=== Requirement ===
Where an entry contains a picture, omit the picture and repeat the rest exactly.

=== Source material ===
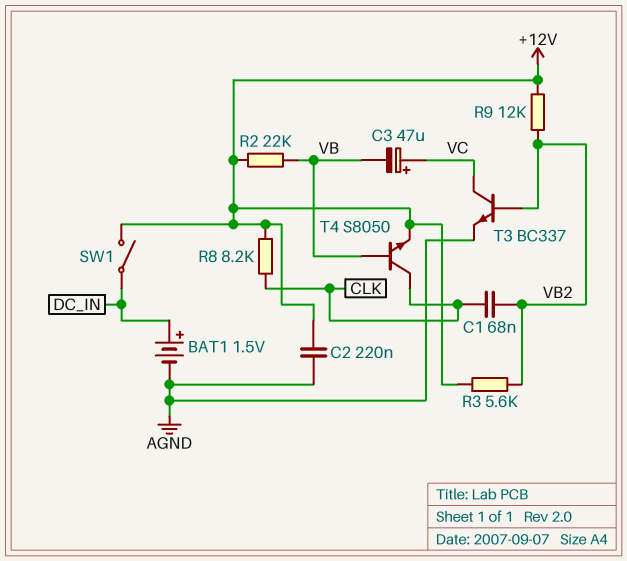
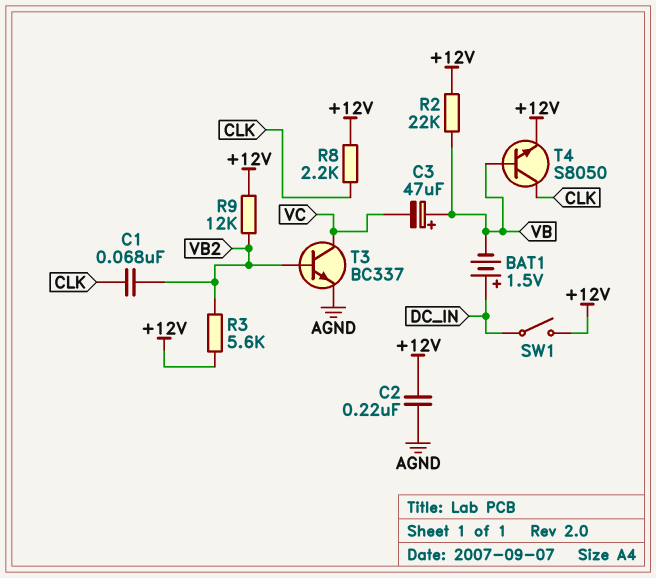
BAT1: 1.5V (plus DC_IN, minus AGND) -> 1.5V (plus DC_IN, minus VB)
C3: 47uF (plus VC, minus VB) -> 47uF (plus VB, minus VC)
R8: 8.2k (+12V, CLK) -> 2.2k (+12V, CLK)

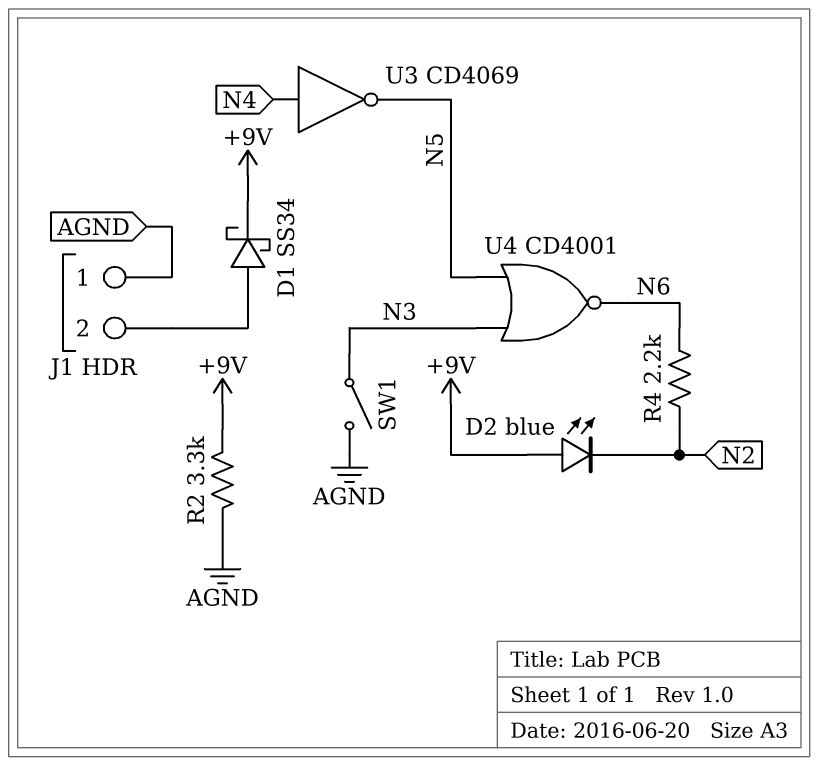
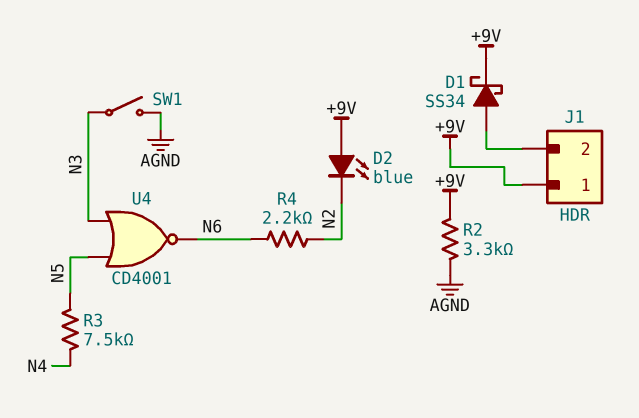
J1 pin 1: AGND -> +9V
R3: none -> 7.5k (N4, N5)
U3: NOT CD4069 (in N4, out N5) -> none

=== Answer area ===
BAT1: 1.5V (plus DC_IN, minus AGND) -> 1.5V (plus DC_IN, minus VB)
C3: 47uF (plus VC, minus VB) -> 47uF (plus VB, minus VC)
R8: 8.2k (+12V, CLK) -> 2.2k (+12V, CLK)

J1 pin 1: AGND -> +9V
R3: none -> 7.5k (N4, N5)
U3: NOT CD4069 (in N4, out N5) -> none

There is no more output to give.